- WORK TO BE COMPLETED: Whenever a line in this data holds the word "rosa", report that line in full.

- GIVEN DATA:
=== Section Start ===

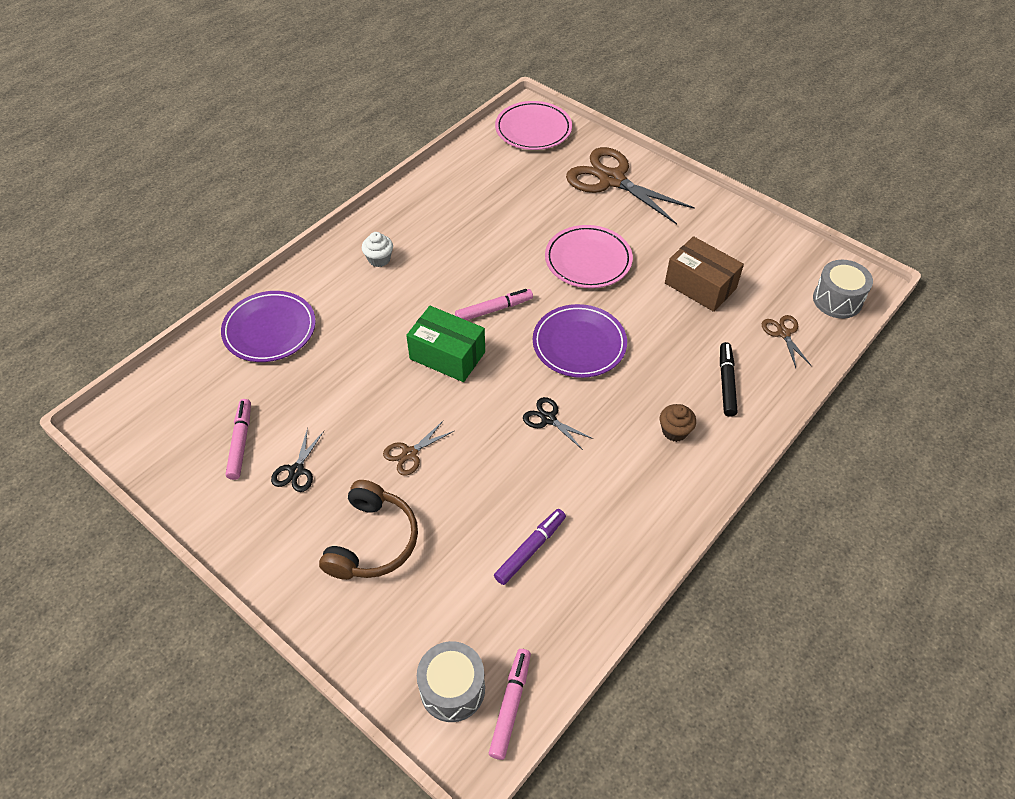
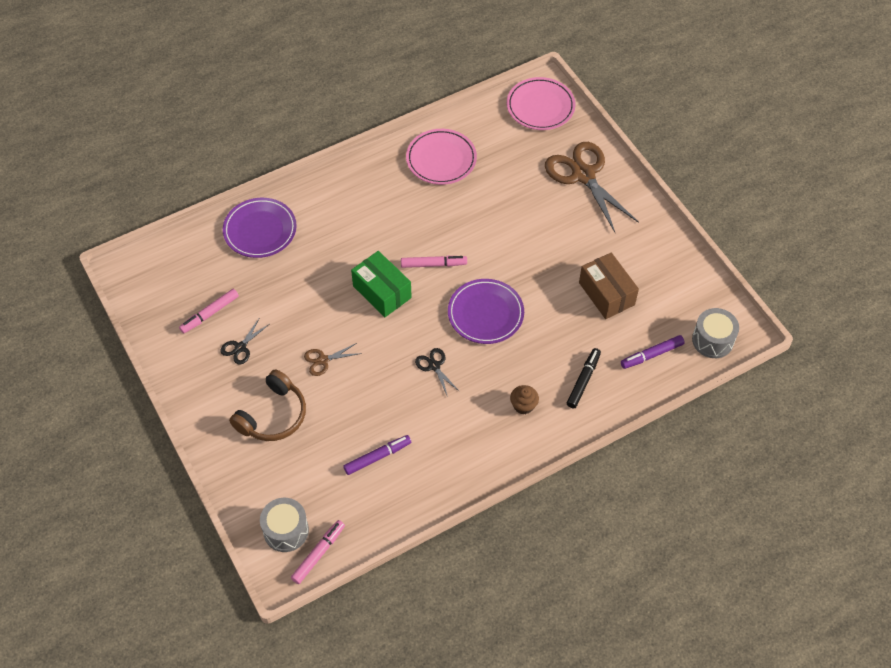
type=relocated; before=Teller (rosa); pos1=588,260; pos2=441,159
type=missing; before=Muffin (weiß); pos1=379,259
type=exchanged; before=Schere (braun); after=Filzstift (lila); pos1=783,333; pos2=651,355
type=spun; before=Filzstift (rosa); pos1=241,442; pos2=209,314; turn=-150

=== Section End ===

- FINAL ANSWER:
type=relocated; before=Teller (rosa); pos1=588,260; pos2=441,159
type=spun; before=Filzstift (rosa); pos1=241,442; pos2=209,314; turn=-150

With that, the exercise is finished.